(GIVEN DATA Opens)
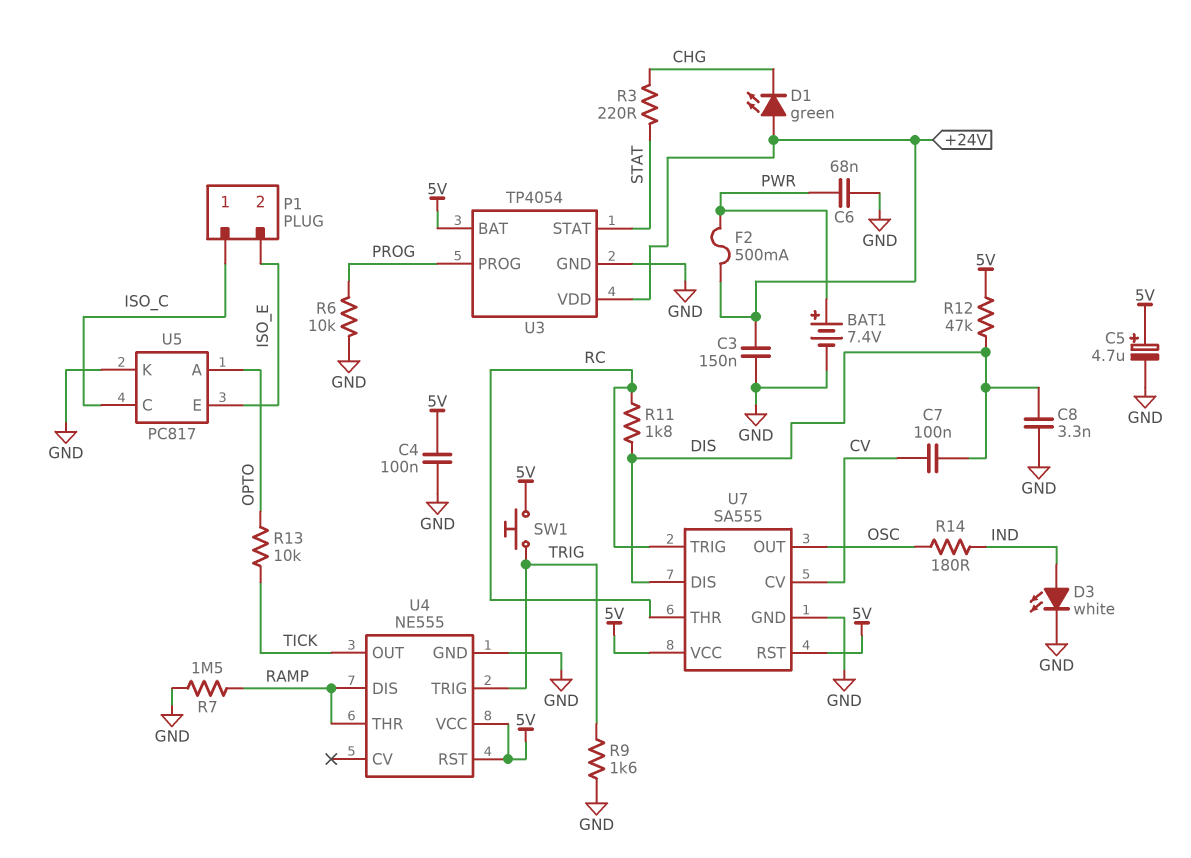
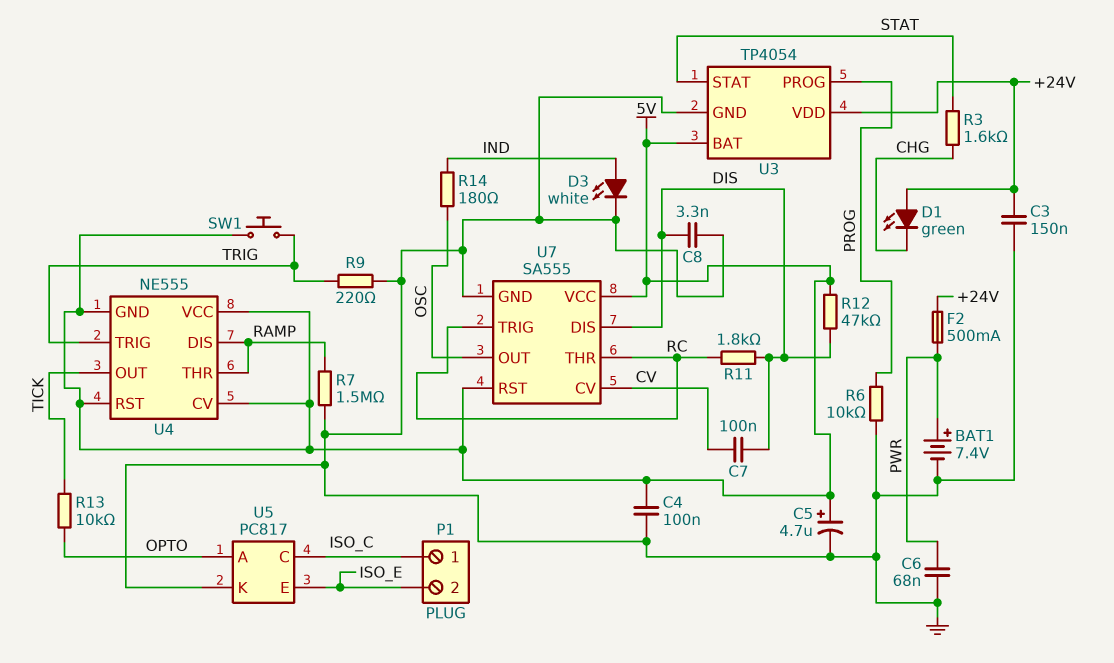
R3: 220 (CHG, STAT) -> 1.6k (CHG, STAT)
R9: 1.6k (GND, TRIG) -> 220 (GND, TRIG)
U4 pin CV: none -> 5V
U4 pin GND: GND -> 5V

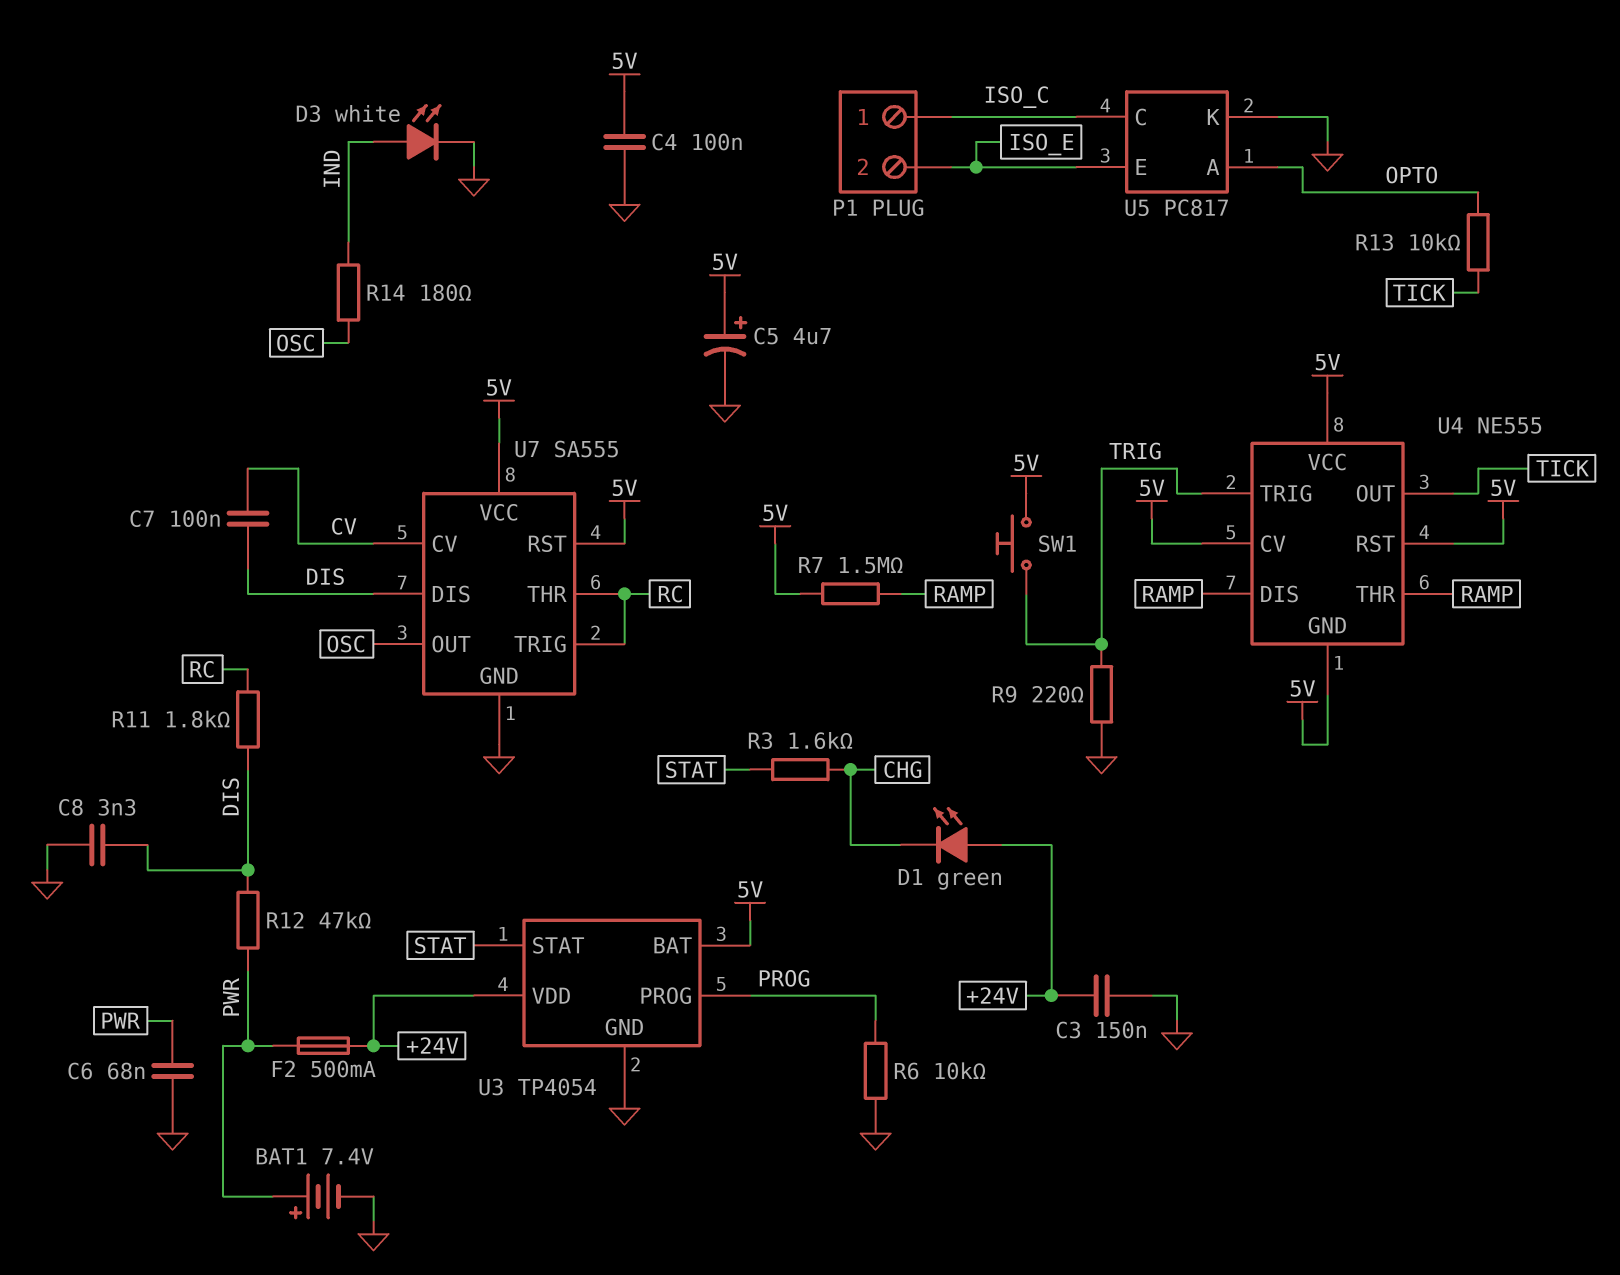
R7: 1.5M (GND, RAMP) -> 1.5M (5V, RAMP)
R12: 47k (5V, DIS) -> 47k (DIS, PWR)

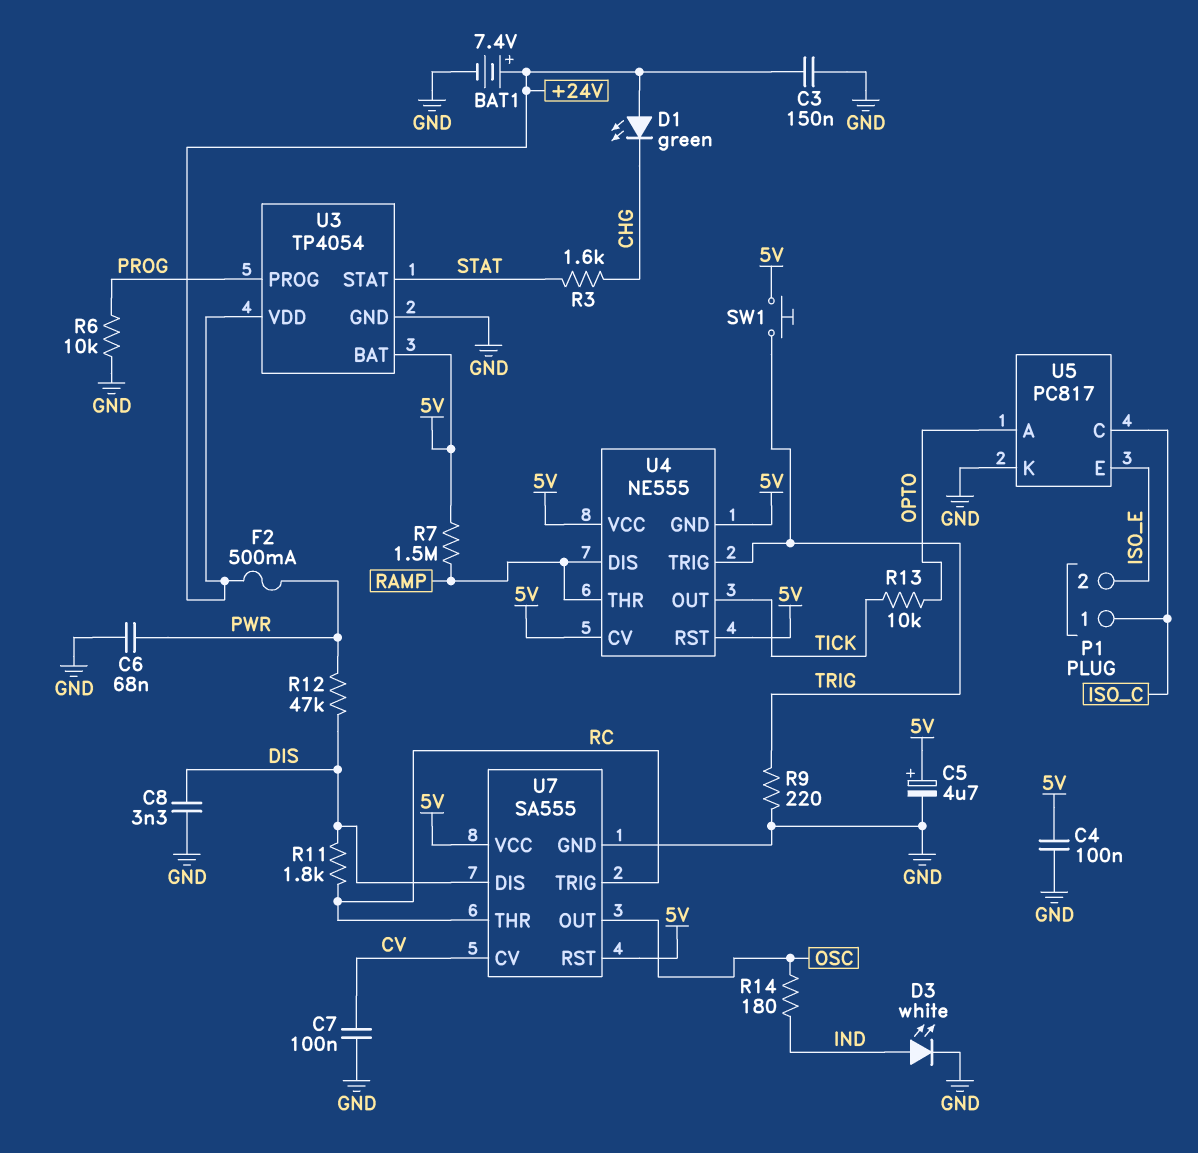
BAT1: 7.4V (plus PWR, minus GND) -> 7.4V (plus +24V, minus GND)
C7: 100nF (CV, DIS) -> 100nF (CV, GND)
(GIVEN DATA Closes)
■ **PROBLEM**:
Restate word for word the lines starting at the one that contains "R9: 1.6k (GND, TRIG) -> 220 (GND, TRIG)" and ending at the last line of the data. Skip every picture.

■ **WRITTEN ANSWER**:
R9: 1.6k (GND, TRIG) -> 220 (GND, TRIG)
U4 pin CV: none -> 5V
U4 pin GND: GND -> 5V

R7: 1.5M (GND, RAMP) -> 1.5M (5V, RAMP)
R12: 47k (5V, DIS) -> 47k (DIS, PWR)

BAT1: 7.4V (plus PWR, minus GND) -> 7.4V (plus +24V, minus GND)
C7: 100nF (CV, DIS) -> 100nF (CV, GND)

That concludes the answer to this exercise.